■ **Dataset excerpt**
========================

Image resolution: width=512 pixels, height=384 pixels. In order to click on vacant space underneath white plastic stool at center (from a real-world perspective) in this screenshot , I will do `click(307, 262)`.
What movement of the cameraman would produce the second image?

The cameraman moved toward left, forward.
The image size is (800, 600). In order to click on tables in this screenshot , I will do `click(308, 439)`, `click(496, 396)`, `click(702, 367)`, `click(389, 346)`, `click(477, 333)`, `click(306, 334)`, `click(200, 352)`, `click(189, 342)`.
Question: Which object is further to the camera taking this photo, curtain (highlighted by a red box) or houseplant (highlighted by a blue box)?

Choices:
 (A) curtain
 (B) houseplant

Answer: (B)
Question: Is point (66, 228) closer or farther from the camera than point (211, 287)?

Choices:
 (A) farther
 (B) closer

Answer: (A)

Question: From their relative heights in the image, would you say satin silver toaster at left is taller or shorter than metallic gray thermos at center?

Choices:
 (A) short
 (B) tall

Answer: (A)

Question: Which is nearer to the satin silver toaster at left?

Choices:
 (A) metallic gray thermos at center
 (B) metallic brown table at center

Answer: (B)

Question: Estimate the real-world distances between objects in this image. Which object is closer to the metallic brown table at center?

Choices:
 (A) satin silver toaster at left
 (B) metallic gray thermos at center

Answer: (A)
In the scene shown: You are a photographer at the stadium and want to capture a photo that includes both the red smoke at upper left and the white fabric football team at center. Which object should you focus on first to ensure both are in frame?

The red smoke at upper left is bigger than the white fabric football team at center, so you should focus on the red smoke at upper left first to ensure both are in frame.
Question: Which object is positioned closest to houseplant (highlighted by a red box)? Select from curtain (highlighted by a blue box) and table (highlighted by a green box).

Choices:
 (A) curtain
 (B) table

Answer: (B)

========================

■ **Problem**
Return every line of the records that contains the string "blue". Matches are case-sensitive.

■ **Solution to this exercise**
Question: Which object is further to the camera taking this photo, curtain (highlighted by a red box) or houseplant (highlighted by a blue box)?
Question: Which object is positioned closest to houseplant (highlighted by a red box)? Select from curtain (highlighted by a blue box) and table (highlighted by a green box).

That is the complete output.